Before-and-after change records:
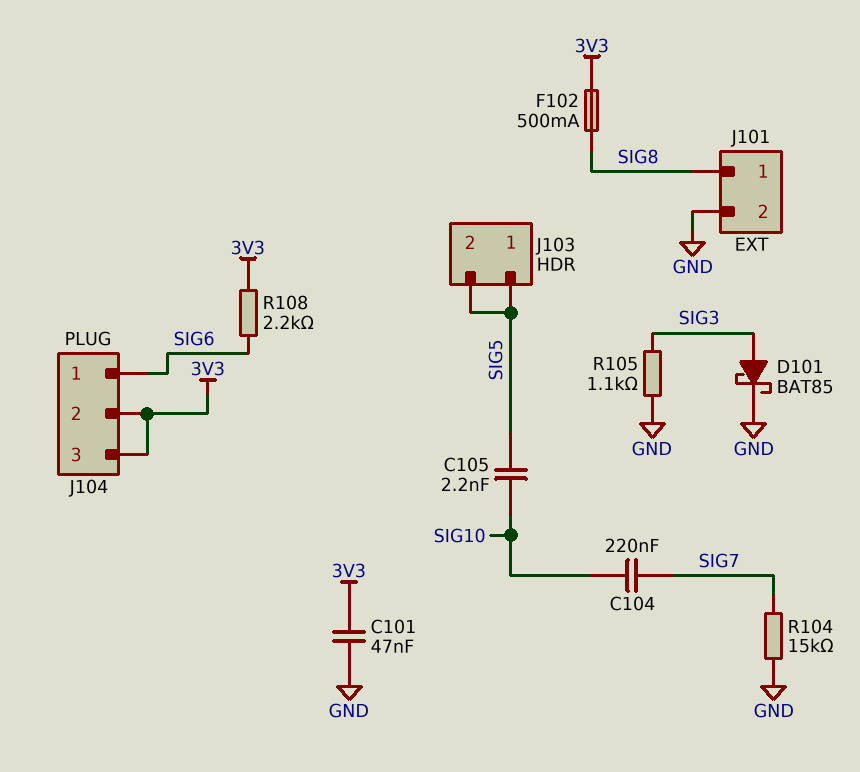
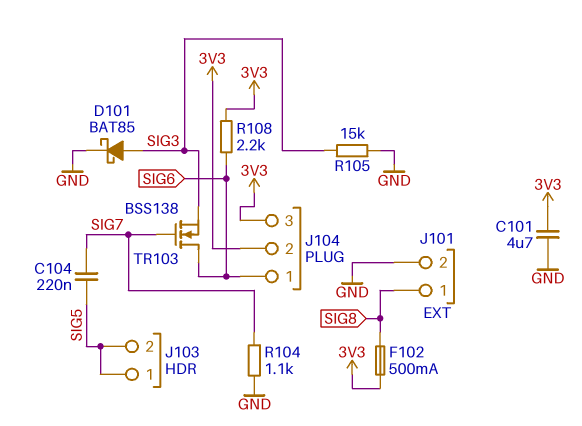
C101: 47nF (3V3, GND) -> 4.7uF (3V3, GND)
C104: 220nF (SIG7, SIG10) -> 220nF (SIG5, SIG7)
C105: 2.2nF (SIG5, SIG10) -> none
R104: 15k (GND, SIG7) -> 1.1k (GND, SIG7)
R105: 1.1k (GND, SIG3) -> 15k (GND, SIG3)
TR103: none -> NMOS BSS138 (G SIG7, D SIG6, S SIG3)

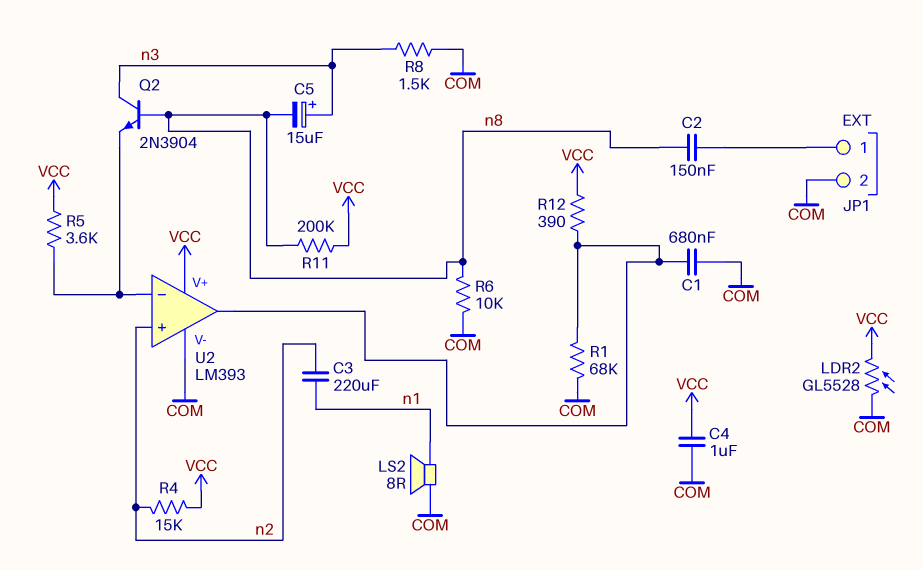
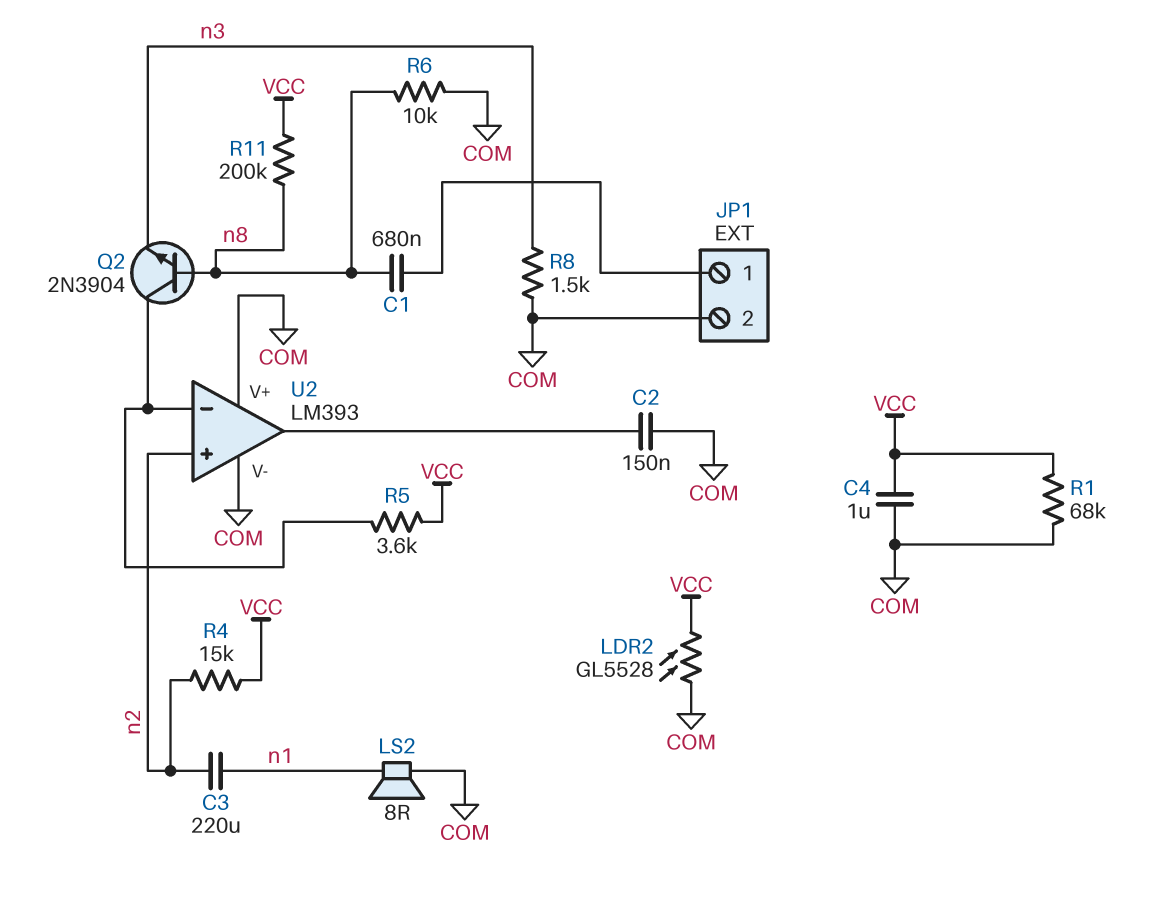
C1: 680nF (COM, U2/out) -> 680nF (JP1/1, n8)
C2: 150nF (JP1/1, n8) -> 150nF (COM, U2/out)
C5: 15uF (plus n3, minus n8) -> none
Q2: NPN 2N3904 (B n8, C n3, E U2/in-) -> NPN 2N3904 (B n8, C U2/in-, E n3)
R1: 68k (COM, U2/out) -> 68k (COM, VCC)
R12: 390 (U2/out, VCC) -> none
U2 pin V+: VCC -> COM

◆ Required work ◆
Transcribe the records above exactly as they appear, leaving out any pictures.

◆ Answer for the task ◆
C101: 47nF (3V3, GND) -> 4.7uF (3V3, GND)
C104: 220nF (SIG7, SIG10) -> 220nF (SIG5, SIG7)
C105: 2.2nF (SIG5, SIG10) -> none
R104: 15k (GND, SIG7) -> 1.1k (GND, SIG7)
R105: 1.1k (GND, SIG3) -> 15k (GND, SIG3)
TR103: none -> NMOS BSS138 (G SIG7, D SIG6, S SIG3)

C1: 680nF (COM, U2/out) -> 680nF (JP1/1, n8)
C2: 150nF (JP1/1, n8) -> 150nF (COM, U2/out)
C5: 15uF (plus n3, minus n8) -> none
Q2: NPN 2N3904 (B n8, C n3, E U2/in-) -> NPN 2N3904 (B n8, C U2/in-, E n3)
R1: 68k (COM, U2/out) -> 68k (COM, VCC)
R12: 390 (U2/out, VCC) -> none
U2 pin V+: VCC -> COM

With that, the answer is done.